WHAT YOU ARE ASKED TO DO - Lines from the line with "camera: 120 degrees right, 5 degrees down" to the line with "(217, 328) = (500, 290): grey" in the entries below, and only those, must be output exactly, with both ends included.

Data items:
------------------------------------

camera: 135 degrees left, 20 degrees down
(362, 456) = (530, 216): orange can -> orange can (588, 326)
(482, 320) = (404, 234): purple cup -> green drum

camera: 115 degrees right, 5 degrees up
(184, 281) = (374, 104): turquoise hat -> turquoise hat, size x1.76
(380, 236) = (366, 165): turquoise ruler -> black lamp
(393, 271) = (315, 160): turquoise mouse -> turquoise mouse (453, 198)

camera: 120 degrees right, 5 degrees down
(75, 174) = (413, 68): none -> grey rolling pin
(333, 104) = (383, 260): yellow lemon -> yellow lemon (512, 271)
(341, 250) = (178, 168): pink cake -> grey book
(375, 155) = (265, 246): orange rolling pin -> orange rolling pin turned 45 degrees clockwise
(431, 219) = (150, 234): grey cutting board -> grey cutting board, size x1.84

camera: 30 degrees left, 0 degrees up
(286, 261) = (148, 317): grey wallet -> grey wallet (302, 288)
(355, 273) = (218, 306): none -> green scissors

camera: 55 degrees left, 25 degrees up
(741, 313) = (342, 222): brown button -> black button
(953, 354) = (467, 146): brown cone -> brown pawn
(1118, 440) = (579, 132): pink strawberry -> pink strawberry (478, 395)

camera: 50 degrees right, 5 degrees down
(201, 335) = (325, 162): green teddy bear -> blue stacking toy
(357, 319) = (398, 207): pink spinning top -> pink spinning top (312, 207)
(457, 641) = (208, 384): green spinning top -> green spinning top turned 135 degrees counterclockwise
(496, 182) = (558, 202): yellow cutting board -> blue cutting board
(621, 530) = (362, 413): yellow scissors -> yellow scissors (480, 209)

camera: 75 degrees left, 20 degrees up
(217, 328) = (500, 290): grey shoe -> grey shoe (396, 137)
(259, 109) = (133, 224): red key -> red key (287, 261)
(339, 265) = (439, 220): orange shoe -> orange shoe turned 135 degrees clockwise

------------------------------------

RESPONSE AREA -
camera: 120 degrees right, 5 degrees down
(75, 174) = (413, 68): none -> grey rolling pin
(333, 104) = (383, 260): yellow lemon -> yellow lemon (512, 271)
(341, 250) = (178, 168): pink cake -> grey book
(375, 155) = (265, 246): orange rolling pin -> orange rolling pin turned 45 degrees clockwise
(431, 219) = (150, 234): grey cutting board -> grey cutting board, size x1.84

camera: 30 degrees left, 0 degrees up
(286, 261) = (148, 317): grey wallet -> grey wallet (302, 288)
(355, 273) = (218, 306): none -> green scissors

camera: 55 degrees left, 25 degrees up
(741, 313) = (342, 222): brown button -> black button
(953, 354) = (467, 146): brown cone -> brown pawn
(1118, 440) = (579, 132): pink strawberry -> pink strawberry (478, 395)

camera: 50 degrees right, 5 degrees down
(201, 335) = (325, 162): green teddy bear -> blue stacking toy
(357, 319) = (398, 207): pink spinning top -> pink spinning top (312, 207)
(457, 641) = (208, 384): green spinning top -> green spinning top turned 135 degrees counterclockwise
(496, 182) = (558, 202): yellow cutting board -> blue cutting board
(621, 530) = (362, 413): yellow scissors -> yellow scissors (480, 209)

camera: 75 degrees left, 20 degrees up
(217, 328) = (500, 290): grey shoe -> grey shoe (396, 137)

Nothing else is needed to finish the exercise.